::: Dataset

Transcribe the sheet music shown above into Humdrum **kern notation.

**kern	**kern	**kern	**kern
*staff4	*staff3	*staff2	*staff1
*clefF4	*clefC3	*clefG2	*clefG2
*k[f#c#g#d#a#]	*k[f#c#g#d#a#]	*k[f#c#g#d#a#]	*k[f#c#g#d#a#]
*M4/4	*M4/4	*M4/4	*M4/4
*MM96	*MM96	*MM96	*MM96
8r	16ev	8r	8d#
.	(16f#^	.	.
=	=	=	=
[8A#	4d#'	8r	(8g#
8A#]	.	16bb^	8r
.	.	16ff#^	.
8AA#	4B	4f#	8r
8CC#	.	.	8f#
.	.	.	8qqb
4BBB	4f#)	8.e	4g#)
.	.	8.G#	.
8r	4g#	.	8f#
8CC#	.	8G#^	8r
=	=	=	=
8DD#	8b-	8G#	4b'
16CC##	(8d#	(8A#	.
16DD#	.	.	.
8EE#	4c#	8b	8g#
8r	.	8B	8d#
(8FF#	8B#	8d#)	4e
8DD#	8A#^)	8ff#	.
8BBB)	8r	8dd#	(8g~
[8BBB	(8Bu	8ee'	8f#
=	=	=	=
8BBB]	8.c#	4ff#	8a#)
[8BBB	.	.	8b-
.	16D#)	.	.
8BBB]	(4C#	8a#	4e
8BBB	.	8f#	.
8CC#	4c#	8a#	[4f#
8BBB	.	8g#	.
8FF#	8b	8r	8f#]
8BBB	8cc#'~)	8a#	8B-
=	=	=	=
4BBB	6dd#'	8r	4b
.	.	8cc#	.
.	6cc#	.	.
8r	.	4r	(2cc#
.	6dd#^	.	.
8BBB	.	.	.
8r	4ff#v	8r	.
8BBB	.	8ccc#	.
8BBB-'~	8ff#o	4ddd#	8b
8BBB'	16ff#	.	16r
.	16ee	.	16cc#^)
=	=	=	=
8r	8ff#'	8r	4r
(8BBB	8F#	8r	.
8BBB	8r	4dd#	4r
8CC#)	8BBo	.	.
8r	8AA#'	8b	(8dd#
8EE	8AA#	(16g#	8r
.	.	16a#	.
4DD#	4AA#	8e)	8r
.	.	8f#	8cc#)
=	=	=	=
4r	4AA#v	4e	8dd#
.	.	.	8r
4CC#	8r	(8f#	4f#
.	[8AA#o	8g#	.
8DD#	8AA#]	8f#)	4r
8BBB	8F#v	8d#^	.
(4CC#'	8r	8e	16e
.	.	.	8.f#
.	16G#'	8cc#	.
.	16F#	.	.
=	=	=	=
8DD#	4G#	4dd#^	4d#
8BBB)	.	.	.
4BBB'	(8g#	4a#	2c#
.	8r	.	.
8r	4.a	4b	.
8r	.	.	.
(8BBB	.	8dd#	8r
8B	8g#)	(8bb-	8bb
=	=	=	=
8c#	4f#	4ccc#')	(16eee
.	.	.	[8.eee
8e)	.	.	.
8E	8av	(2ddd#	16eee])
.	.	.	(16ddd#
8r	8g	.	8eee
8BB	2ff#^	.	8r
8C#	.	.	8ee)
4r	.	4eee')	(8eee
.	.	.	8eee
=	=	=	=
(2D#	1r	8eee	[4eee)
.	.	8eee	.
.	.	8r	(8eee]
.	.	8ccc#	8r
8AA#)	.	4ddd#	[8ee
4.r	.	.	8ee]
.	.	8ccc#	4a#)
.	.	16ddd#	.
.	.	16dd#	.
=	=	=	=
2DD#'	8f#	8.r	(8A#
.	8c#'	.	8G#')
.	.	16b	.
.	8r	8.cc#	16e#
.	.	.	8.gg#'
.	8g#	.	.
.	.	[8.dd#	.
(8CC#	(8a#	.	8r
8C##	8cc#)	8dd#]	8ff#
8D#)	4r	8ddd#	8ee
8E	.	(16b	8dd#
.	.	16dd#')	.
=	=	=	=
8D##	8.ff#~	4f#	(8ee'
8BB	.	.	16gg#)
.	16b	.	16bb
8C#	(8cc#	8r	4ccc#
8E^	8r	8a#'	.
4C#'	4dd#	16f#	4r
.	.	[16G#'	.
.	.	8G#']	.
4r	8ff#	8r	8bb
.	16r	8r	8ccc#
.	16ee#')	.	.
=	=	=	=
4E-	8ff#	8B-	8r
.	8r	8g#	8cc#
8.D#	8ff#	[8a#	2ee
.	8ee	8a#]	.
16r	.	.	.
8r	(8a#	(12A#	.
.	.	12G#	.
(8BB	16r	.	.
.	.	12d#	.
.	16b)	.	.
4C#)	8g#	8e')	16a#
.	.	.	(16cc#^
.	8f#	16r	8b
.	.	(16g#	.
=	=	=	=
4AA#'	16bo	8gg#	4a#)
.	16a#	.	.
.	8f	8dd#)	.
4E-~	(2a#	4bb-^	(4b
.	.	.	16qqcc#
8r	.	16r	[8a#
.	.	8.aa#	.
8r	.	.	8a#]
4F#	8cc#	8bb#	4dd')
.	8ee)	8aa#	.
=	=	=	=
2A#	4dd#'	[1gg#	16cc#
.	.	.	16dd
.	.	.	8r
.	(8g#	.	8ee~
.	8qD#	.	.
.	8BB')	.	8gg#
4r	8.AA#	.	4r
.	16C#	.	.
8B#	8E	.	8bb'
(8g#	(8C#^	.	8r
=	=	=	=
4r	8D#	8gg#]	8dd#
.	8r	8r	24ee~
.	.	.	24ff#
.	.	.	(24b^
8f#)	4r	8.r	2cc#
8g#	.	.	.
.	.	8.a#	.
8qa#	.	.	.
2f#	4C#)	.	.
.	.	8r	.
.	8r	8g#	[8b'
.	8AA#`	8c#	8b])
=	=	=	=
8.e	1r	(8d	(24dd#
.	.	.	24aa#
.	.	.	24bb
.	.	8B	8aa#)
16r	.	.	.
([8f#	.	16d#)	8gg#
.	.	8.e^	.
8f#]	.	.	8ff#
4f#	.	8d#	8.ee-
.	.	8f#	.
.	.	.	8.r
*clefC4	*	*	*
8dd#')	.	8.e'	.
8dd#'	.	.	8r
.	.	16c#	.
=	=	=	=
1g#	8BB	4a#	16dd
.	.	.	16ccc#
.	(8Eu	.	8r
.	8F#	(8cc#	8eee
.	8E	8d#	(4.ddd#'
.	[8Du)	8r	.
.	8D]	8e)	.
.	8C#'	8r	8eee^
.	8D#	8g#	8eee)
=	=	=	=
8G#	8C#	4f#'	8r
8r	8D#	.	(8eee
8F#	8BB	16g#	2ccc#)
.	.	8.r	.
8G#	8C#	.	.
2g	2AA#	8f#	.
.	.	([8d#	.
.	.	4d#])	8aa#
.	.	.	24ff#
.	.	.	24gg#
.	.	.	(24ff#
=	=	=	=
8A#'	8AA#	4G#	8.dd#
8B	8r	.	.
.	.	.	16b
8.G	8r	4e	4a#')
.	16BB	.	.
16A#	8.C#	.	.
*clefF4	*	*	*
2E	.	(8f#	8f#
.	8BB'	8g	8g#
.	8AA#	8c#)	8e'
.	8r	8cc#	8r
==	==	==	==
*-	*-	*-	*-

::::::

Collect every line of the listing above that contains the string "kern", treating uppercase and lowercase letters as different.

## Result for this exercise
Transcribe the sheet music shown above into Humdrum **kern notation.
**kern	**kern	**kern	**kern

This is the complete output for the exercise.